- _Activity_: The records below hold pictures; please leave those out and retype the rest exactly.

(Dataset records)
┄┄┄┄┄┄┄┄┄┄

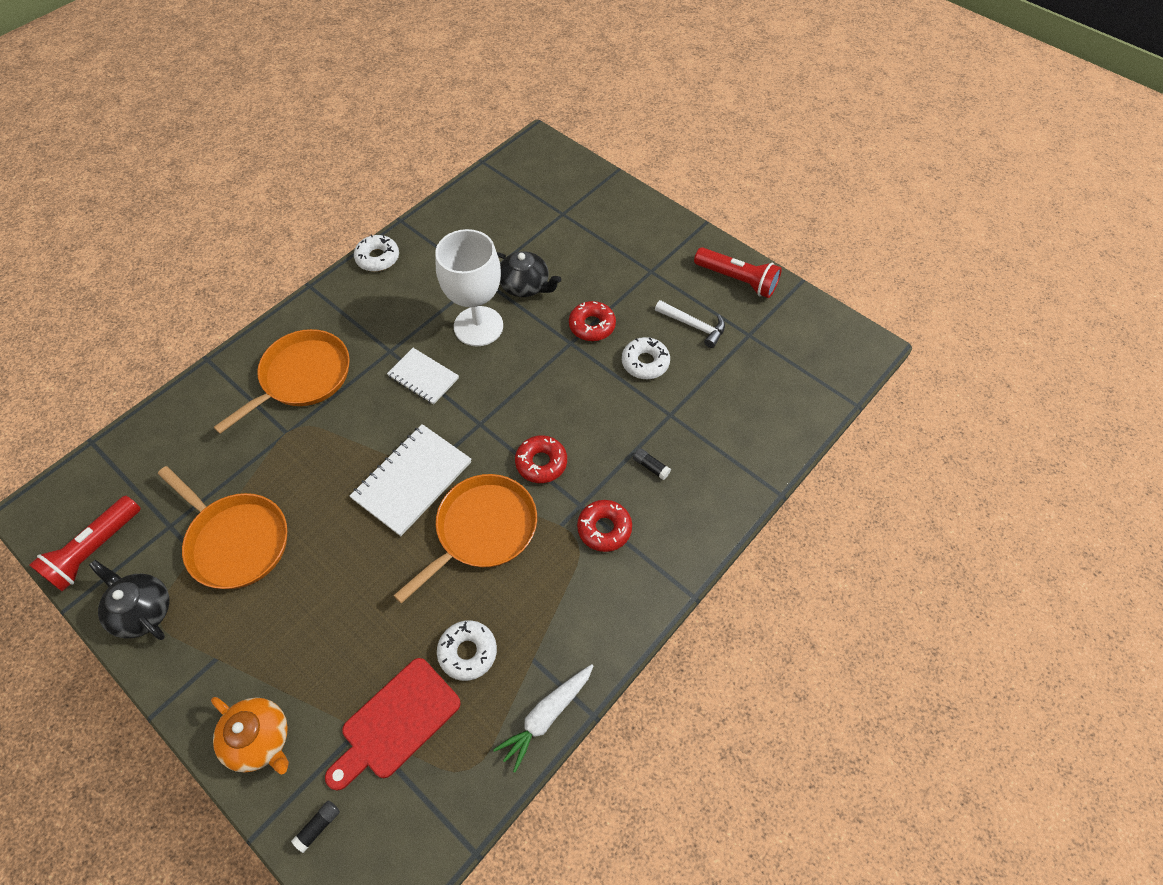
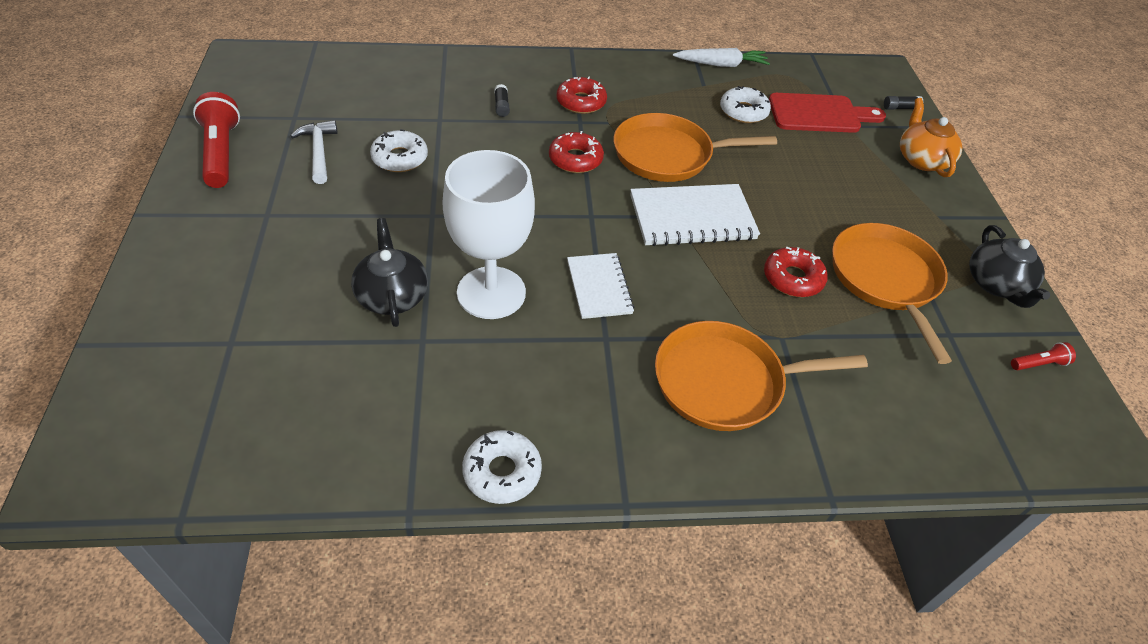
camera: 140 degrees left, 10 degrees down
(95, 550) = (1038, 364): red flashlight -> red flashlight, size x0.48
(592, 325) = (393, 213): red donut -> red donut (792, 278)

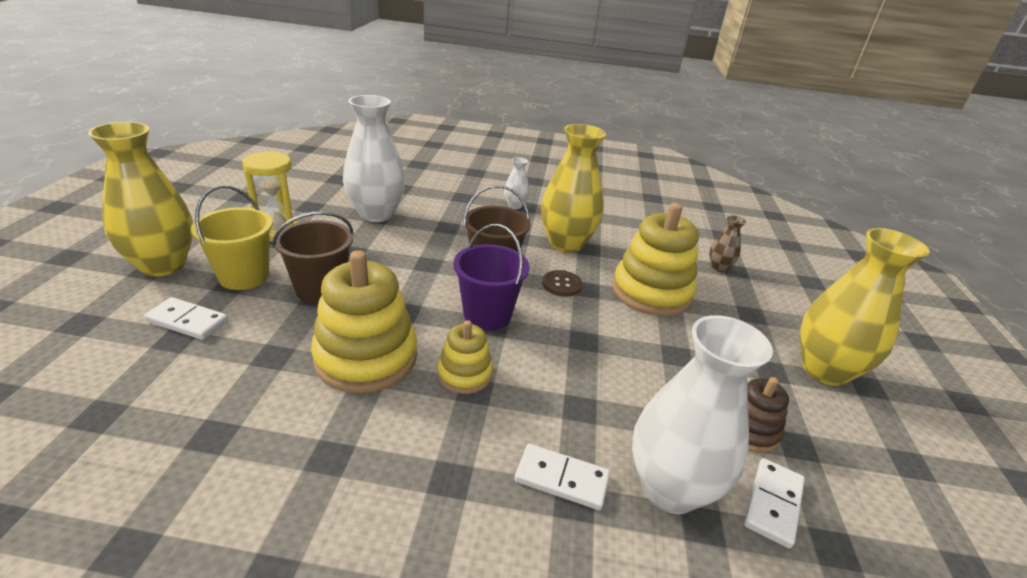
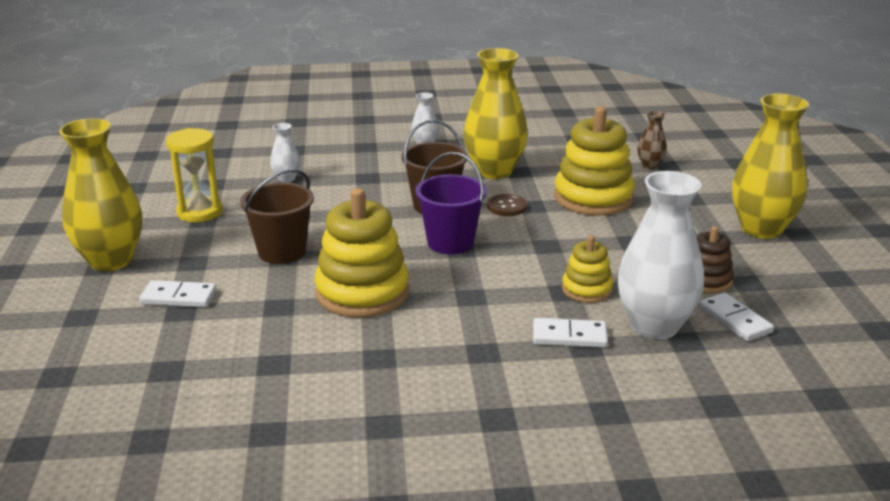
camera: 10 degrees left, 5 degrees down
(244, 276) = (199, 255): yellow bucket -> none
(376, 214) = (286, 179): white vase -> white vase, size x0.46
(464, 374) = (455, 288): yellow stacking toy -> yellow stacking toy (586, 290)
(773, 503) = (734, 320): white domino -> white domino turned 45 degrees counterclockwise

┄┄┄┄┄┄┄┄┄┄

- _Exercise response_:
camera: 140 degrees left, 10 degrees down
(95, 550) = (1038, 364): red flashlight -> red flashlight, size x0.48
(592, 325) = (393, 213): red donut -> red donut (792, 278)

camera: 10 degrees left, 5 degrees down
(244, 276) = (199, 255): yellow bucket -> none
(376, 214) = (286, 179): white vase -> white vase, size x0.46
(464, 374) = (455, 288): yellow stacking toy -> yellow stacking toy (586, 290)
(773, 503) = (734, 320): white domino -> white domino turned 45 degrees counterclockwise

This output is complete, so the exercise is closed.